Prompt —
Count the lines in the items below that contain the string "with", matching case exactly, and give only that number.

++++

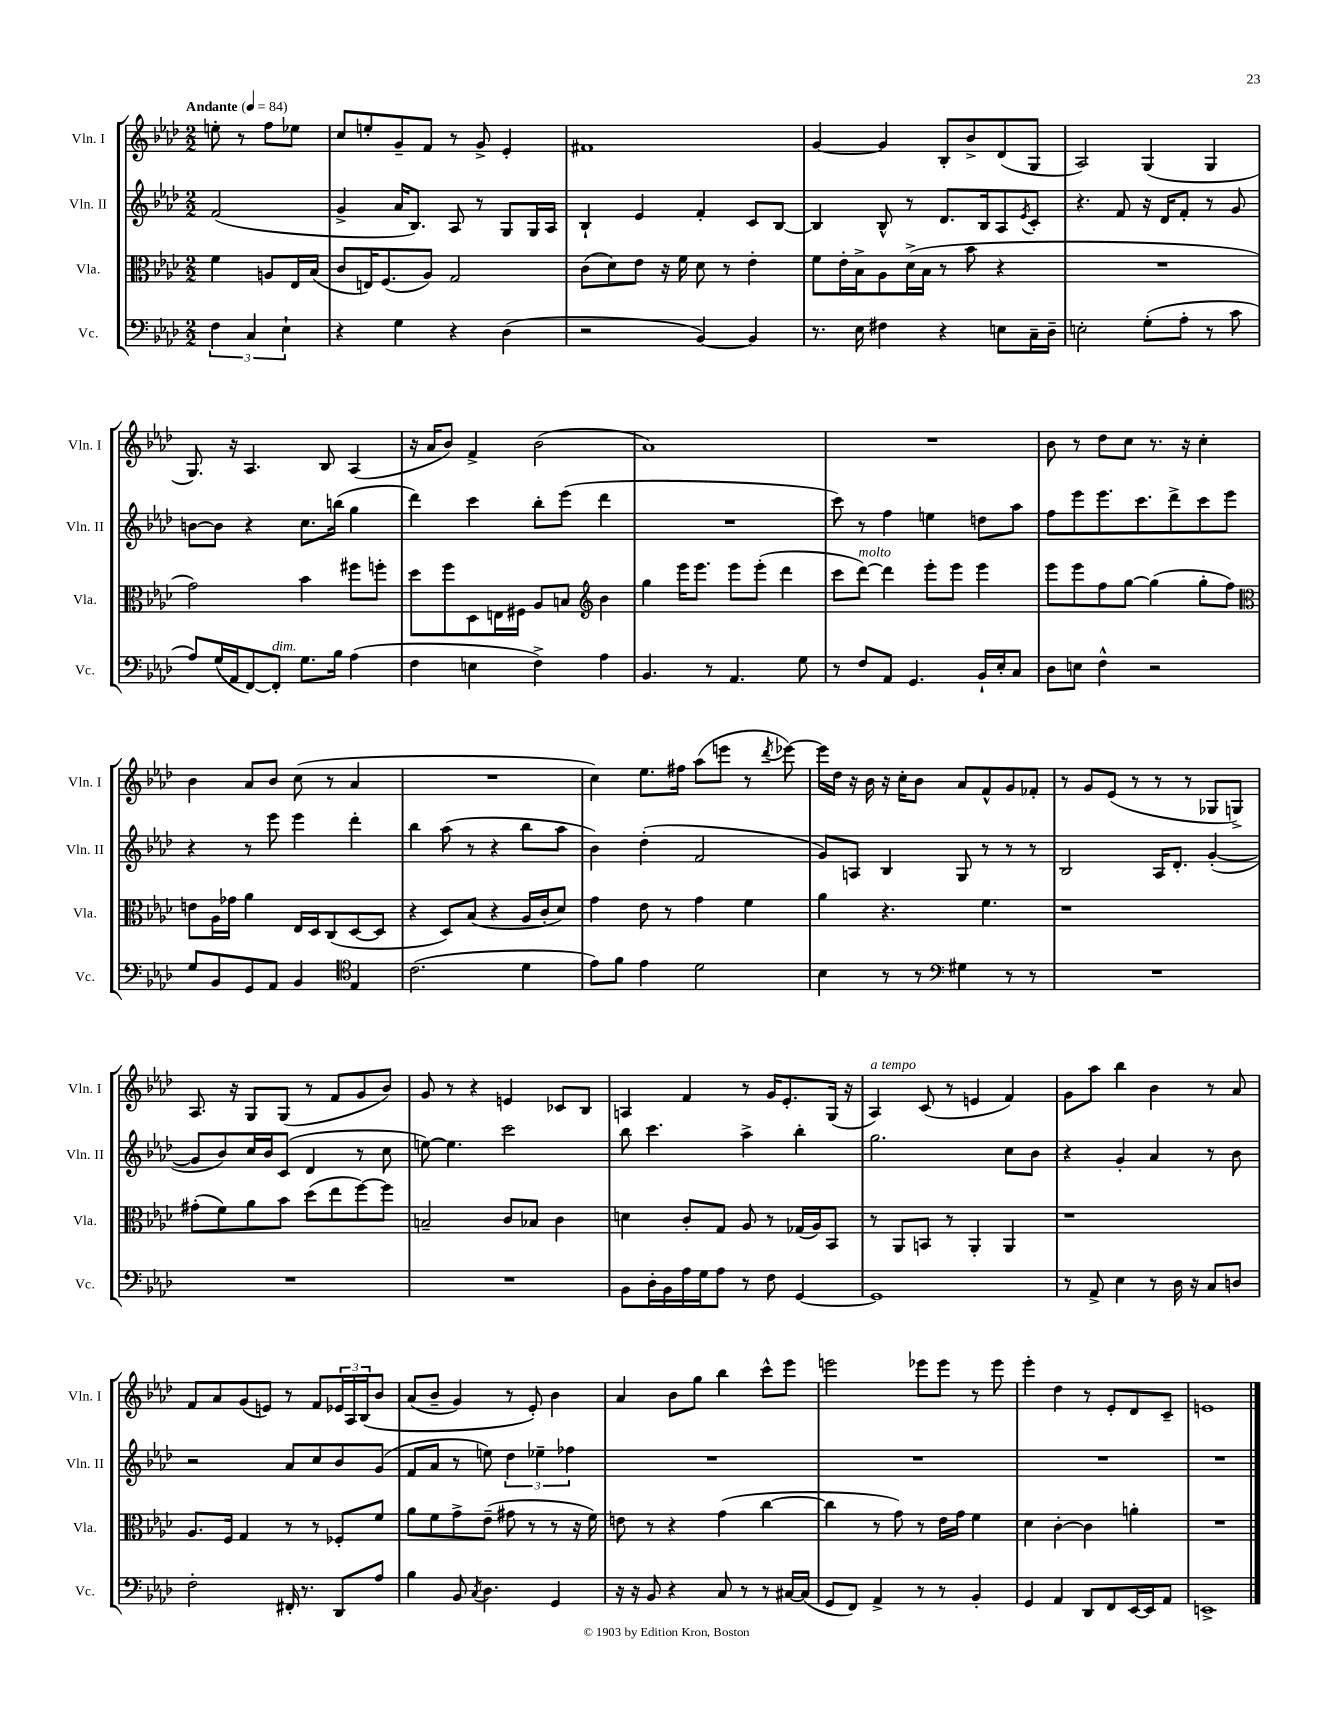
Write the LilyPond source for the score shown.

<<
\new StaffGroup <<
\new Staff = "s0" \with { instrumentName = "Vln. I" shortInstrumentName = "Vln. I" } {
    \clef treble \key aes \major \numericTimeSignature \time 2/2 \partial 2 \tempo "Andante" 4 = 84
    e''8-. r8 f''8 ees''8 |
    c''8 e''8-. g'8-- f'8 r8 g'8-> ees'4-. |
    fis'1 |
    g'4~ g'4 bes8-. bes'8-> des'8( g8 |
    aes2) g4( g4 |
    g8.) r16 aes4. bes8 aes4( |
    r16 aes'16 bes'8) f'4-> bes'2( |
    aes'1) |
    R1 |
    bes'8 r8 des''8 c''8 r8. r16 c''4-. |
    bes'4 aes'8 bes'8 c''8( r8 aes'4 |
    R1 |
    c''4) ees''8. fis''16 aes''8( e'''8 r8 \acciaccatura { des'''8 } ees'''8~) |
    ees'''16 des''16 r16 bes'16 r16 c''16-. bes'8 aes'8 f'8-^ g'8 fes'8-. |
    r8 g'8 ees'8( r8 r8 r8 ges8 g8->) |
    aes8. r16 g8 g8( r8 f'8 g'8 bes'8) |
    g'8 r8 r4 e'4 ces'8 bes8 |
    a4 f'4 r8 g'16 ees'8.-. g16( r16 |
    aes4^\markup { \italic "a tempo" }) c'8( r8 e'4 f'4) |
    g'8 aes''8 bes''4 bes'4 r8 aes'8 |
    f'8 aes'8 g'8( e'8) r8 f'8 \tuplet 3/2 { ees'16 aes16 bes16\( } bes'8 |
    aes'8( bes'8-- g'4) r8 ees'8-.\) bes'4 |
    aes'4 bes'8 g''8 bes''4 c'''8-^ ees'''8 |
    e'''2 ees'''8 ees'''8 r8 ees'''8 |
    ees'''4-. des''4 r8 ees'8-. des'8 c'8-- |
    e'1 \bar "|." |
}
\new Staff = "s1" \with { instrumentName = "Vln. II" shortInstrumentName = "Vln. II" } {
    \clef treble \key aes \major \numericTimeSignature \time 2/2 \partial 2
    f'2( |
    g'4-> aes'16 bes8.) aes8 r8 g8 g16 aes16 |
    bes4-! ees'4 f'4-. c'8 bes8~ |
    bes4 bes8-^ r8 des'8. bes16 aes8 \acciaccatura { ees'8 } c'8-. |
    r4. f'8 r16 des'16 f'8-. r8 g'8 |
    b'8~ b'8 r4 c''8. b''16( g''4 |
    des'''4) c'''4 bes''8-. ees'''8( des'''4 |
    R1 |
    c'''8) r8 f''4 e''4 d''8 aes''8 |
    f''8 ees'''8 ees'''8. c'''8. des'''8-> c'''8 ees'''8 |
    r4 r8 ees'''8 ees'''4 des'''4-. |
    bes''4 aes''8( r8 r4 bes''8 aes''8 |
    bes'4) des''4-.( f'2 |
    g'8) a8 bes4 g8 r8 r8 r8 |
    bes2 aes16 des'8.-. g'4~-.( |
    g'8 bes'8) c''16 bes'16 c'8( des'4 r8 c''8 |
    e''8~) e''4. c'''2 |
    bes''8 c'''4. aes''4-> bes''4-. |
    g''2. c''8 bes'8 |
    r4 g'4-. aes'4 r8 bes'8 |
    r2 aes'8 c''8 bes'8 g'8( |
    f'8 aes'8 r8 e''8) \tuplet 3/2 { des''4 ees''4-- fes''4 } |
    R1 |
    R1 |
    R1 |
    R1 \bar "|." |
}
\new Staff = "s2" \with { instrumentName = "Vla." shortInstrumentName = "Vla." } {
    \clef alto \key aes \major \numericTimeSignature \time 2/2 \partial 2
    f'4 a8 ees16 bes16( |
    c'8 e16) f8.( aes8) g2 |
    c'8( des'8) ees'8 r16 f'16 des'8 r8 ees'4-. |
    f'8 ees'16-. bes16-> aes8 des'16->( bes16 r8 bes'8 r4 |
    R1 |
    g'2) bes'4 fis''8 f''8-. |
    des''8 f''8 des8 e16 fis16 aes8 b8 \clef treble bes'4 |
    g''4 ees'''16 ees'''8. ees'''8 ees'''8-.( des'''4 |
    c'''8 des'''8~^\markup { \italic "molto" }) des'''4 ees'''8-. ees'''8 ees'''4 |
    ees'''8 ees'''8 f''8 g''8~ g''4( g''8-. f''8) |
    \clef alto e'8 aes16 ges'16 aes'4 ees16 des16 c8( des8~ des8 |
    r4 des8) bes8( r4 aes16 c'16-. des'8) |
    g'4 ees'8 r8 g'4 f'4 |
    aes'4 r4. f'4. |
    r1 |
    gis'8-.( f'8) aes'8 bes'8 des''8( ees''8 f''8~) f''8 |
    b2-- c'8 bes8 c'4 |
    d'4 c'8-. g8 aes8 r8 ges16( aes16) bes,8 |
    r8 aes,8 b,8 r8 aes,4-. aes,4 |
    r1 |
    aes8. f16 g4 r8 r8 fes8-. f'8 |
    aes'8 f'8 g'8-> ees'8--( gis'8 r8 r8 r16 f'16) |
    e'8 r8 r4 g'4( c''4~ |
    c''4 r8 g'8) r8 ees'16 g'16 f'4 |
    des'4 c'4~-. c'4 a'4-. |
    R1 \bar "|." |
}
\new Staff = "s3" \with { instrumentName = "Vc." shortInstrumentName = "Vc." } {
    \clef bass \key aes \major \numericTimeSignature \time 2/2 \partial 2
    \tuplet 3/2 { f4 c4 ees4-! } |
    r4 g4 r4 des4( |
    r2 bes,4~) bes,4 |
    r8. ees16 fis4 r4 e8 c16-- des16-- |
    e2-. g8-.( aes8-. r8 c'8 |
    aes8) g16( aes,16 f,8~) f,8-.^\markup { \italic "dim." } g8. bes16 aes4( |
    f4 e4 f4->) aes4 |
    bes,4. r8 aes,4. g8 |
    r8 f8 aes,8 g,4. bes,16-! ees16-. c8 |
    des8 e8 f4-^ r2 |
    g8 bes,8 g,8 aes,8 bes,4 \clef tenor ees4 |
    c'2.( des'4 |
    ees'8) f'8 ees'4 des'2 |
    bes4 r8 r8 \clef bass gis4 r8 r8 |
    R1 |
    R1 |
    R1 |
    bes,8 des16-. bes,16 aes16 g16 aes8 r8 f8 g,4~ |
    g,1 |
    r8 aes,8-> ees4 r8 des16 r16 c8 d8 |
    f2-. fis,16-. r8. des,8 aes8 |
    bes4 bes,8 \acciaccatura { c8 } des4. g,4 |
    r16 r16 bes,8 r4 c8 r8 r8 cis16~ cis16( |
    g,8 f,8) aes,4-> r8 r8 bes,4-. |
    g,4 aes,4 des,8 f,8 ees,16~ ees,16 aes,8 |
    e,1-> \bar "|." |
}
>>
>>
\layout { \context { \Score \remove "Bar_number_engraver" } }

++++

Completed task —
4